Requirement
Repeat the line that contains "(605, 234) = (354, 338): none -> green candle" exactly, along with each following line up to and including the last line of the entries.

··· Data excerpts

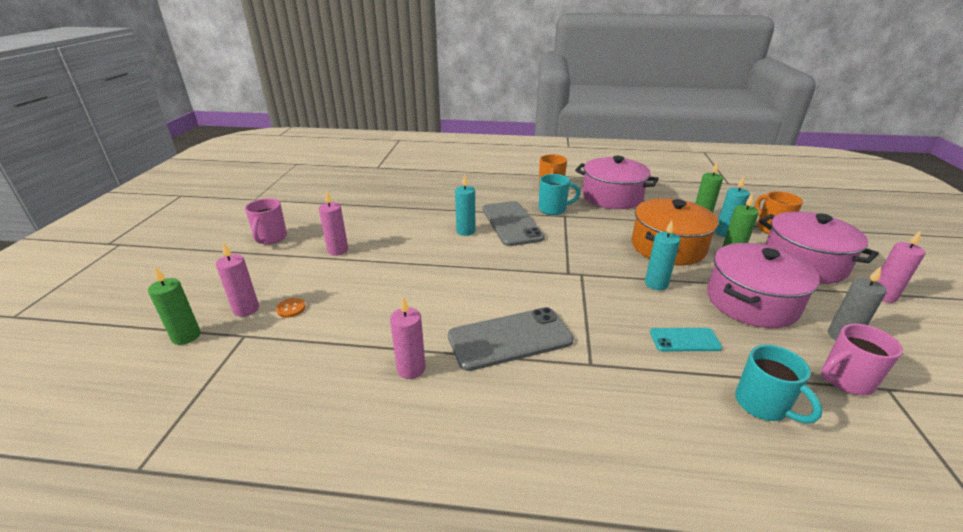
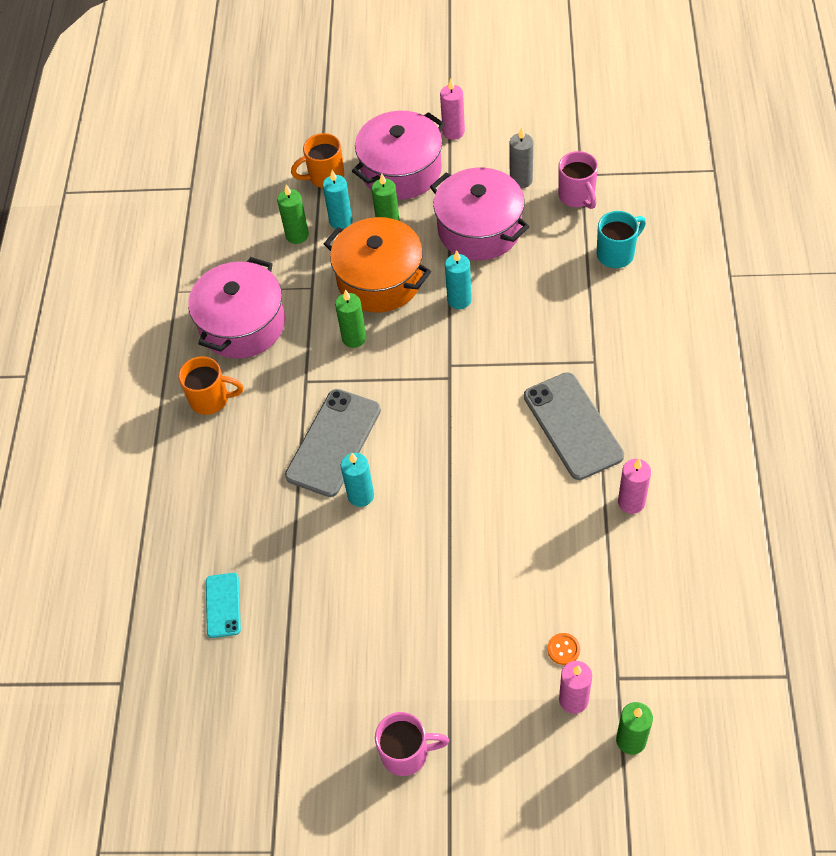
camera: 90 degrees left, 25 degrees up
(338, 250) = (429, 644): pink candle -> none
(511, 223) = (333, 442): grey phone -> grey phone turned 45 degrees counterclockwise
(553, 209) = (286, 394): turquoise mug -> none
(605, 234) = (354, 338): none -> green candle
(684, 340) = (548, 290): turquoise phone -> turquoise phone (223, 605)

······

Solution
(605, 234) = (354, 338): none -> green candle
(684, 340) = (548, 290): turquoise phone -> turquoise phone (223, 605)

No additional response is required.